Will you quote all of the entries, word for word?

[start]

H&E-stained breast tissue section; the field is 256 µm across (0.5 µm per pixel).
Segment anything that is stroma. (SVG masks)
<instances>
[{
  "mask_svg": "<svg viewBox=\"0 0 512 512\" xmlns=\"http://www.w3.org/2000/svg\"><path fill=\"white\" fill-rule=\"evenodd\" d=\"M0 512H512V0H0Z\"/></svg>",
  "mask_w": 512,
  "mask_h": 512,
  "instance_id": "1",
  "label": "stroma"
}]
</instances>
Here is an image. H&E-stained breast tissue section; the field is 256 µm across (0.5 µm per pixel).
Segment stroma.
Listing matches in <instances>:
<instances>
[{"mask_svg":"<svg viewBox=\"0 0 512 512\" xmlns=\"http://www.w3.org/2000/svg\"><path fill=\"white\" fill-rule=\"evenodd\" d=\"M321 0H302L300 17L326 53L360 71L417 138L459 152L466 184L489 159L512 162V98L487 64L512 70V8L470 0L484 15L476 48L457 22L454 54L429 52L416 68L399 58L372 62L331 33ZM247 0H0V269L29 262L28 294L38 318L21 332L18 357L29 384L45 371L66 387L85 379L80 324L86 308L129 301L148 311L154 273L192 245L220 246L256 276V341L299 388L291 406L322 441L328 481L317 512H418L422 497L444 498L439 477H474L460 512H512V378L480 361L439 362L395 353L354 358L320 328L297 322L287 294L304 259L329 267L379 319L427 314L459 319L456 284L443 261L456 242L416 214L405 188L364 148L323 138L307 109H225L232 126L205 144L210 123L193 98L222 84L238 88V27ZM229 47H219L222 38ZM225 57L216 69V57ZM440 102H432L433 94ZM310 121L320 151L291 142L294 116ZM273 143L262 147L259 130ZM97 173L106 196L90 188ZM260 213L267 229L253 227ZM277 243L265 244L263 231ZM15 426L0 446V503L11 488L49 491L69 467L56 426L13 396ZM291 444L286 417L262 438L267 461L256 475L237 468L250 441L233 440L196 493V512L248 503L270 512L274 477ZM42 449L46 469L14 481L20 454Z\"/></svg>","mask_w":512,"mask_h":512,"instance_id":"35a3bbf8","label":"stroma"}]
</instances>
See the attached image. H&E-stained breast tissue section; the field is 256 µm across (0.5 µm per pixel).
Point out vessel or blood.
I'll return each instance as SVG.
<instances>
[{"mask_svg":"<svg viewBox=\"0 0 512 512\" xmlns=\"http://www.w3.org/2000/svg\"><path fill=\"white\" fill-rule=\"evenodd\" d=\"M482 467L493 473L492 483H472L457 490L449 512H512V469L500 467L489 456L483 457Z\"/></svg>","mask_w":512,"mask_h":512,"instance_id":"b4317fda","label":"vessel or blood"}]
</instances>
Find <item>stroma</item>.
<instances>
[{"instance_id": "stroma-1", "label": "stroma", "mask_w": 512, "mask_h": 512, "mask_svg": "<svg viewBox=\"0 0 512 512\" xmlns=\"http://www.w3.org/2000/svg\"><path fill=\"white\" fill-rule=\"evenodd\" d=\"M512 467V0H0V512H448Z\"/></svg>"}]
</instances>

[end]

• _FULL ANSWER_:
H&E-stained breast tissue section; the field is 256 µm across (0.5 µm per pixel).
Segment anything that is stroma. (SVG masks)
<instances>
[{
  "mask_svg": "<svg viewBox=\"0 0 512 512\" xmlns=\"http://www.w3.org/2000/svg\"><path fill=\"white\" fill-rule=\"evenodd\" d=\"M0 512H512V0H0Z\"/></svg>",
  "mask_w": 512,
  "mask_h": 512,
  "instance_id": "1",
  "label": "stroma"
}]
</instances>
Here is an image. H&E-stained breast tissue section; the field is 256 µm across (0.5 µm per pixel).
Segment stroma.
Listing matches in <instances>:
<instances>
[{"mask_svg":"<svg viewBox=\"0 0 512 512\" xmlns=\"http://www.w3.org/2000/svg\"><path fill=\"white\" fill-rule=\"evenodd\" d=\"M321 0H302L300 17L326 53L360 71L417 138L459 152L466 184L489 159L512 162V98L487 64L512 70V8L470 0L484 15L476 48L457 22L454 54L429 52L416 68L399 58L372 62L331 33ZM247 0H0V269L29 262L28 294L38 318L21 332L18 357L29 384L45 371L66 387L85 379L80 324L86 308L129 301L148 311L154 273L192 245L220 246L256 276V341L299 388L291 406L322 441L328 481L317 512H418L422 497L444 498L439 477H474L460 512H512V378L480 361L439 362L395 353L354 358L320 328L297 322L287 294L304 259L329 267L379 319L427 314L459 319L456 284L443 261L456 242L416 214L405 188L364 148L323 138L307 109H225L232 126L205 144L210 123L193 98L222 84L238 88V27ZM229 47H219L222 38ZM225 57L216 69V57ZM440 102H432L433 94ZM310 121L320 151L291 142L294 116ZM273 143L262 147L259 130ZM97 173L106 196L90 188ZM260 213L267 229L253 227ZM277 243L265 244L263 231ZM15 426L0 446V503L11 488L49 491L69 467L56 426L13 396ZM291 444L286 417L262 438L267 461L256 475L237 468L250 441L233 440L196 493V512L248 503L270 512L274 477ZM42 449L46 469L14 481L20 454Z\"/></svg>","mask_w":512,"mask_h":512,"instance_id":"35a3bbf8","label":"stroma"}]
</instances>
See the attached image. H&E-stained breast tissue section; the field is 256 µm across (0.5 µm per pixel).
Point out vessel or blood.
I'll return each instance as SVG.
<instances>
[{"mask_svg":"<svg viewBox=\"0 0 512 512\" xmlns=\"http://www.w3.org/2000/svg\"><path fill=\"white\" fill-rule=\"evenodd\" d=\"M482 467L493 473L492 483H472L457 490L449 512H512V469L500 467L489 456L483 457Z\"/></svg>","mask_w":512,"mask_h":512,"instance_id":"b4317fda","label":"vessel or blood"}]
</instances>
Find <item>stroma</item>.
<instances>
[{"instance_id": "stroma-1", "label": "stroma", "mask_w": 512, "mask_h": 512, "mask_svg": "<svg viewBox=\"0 0 512 512\" xmlns=\"http://www.w3.org/2000/svg\"><path fill=\"white\" fill-rule=\"evenodd\" d=\"M512 467V0H0V512H448Z\"/></svg>"}]
</instances>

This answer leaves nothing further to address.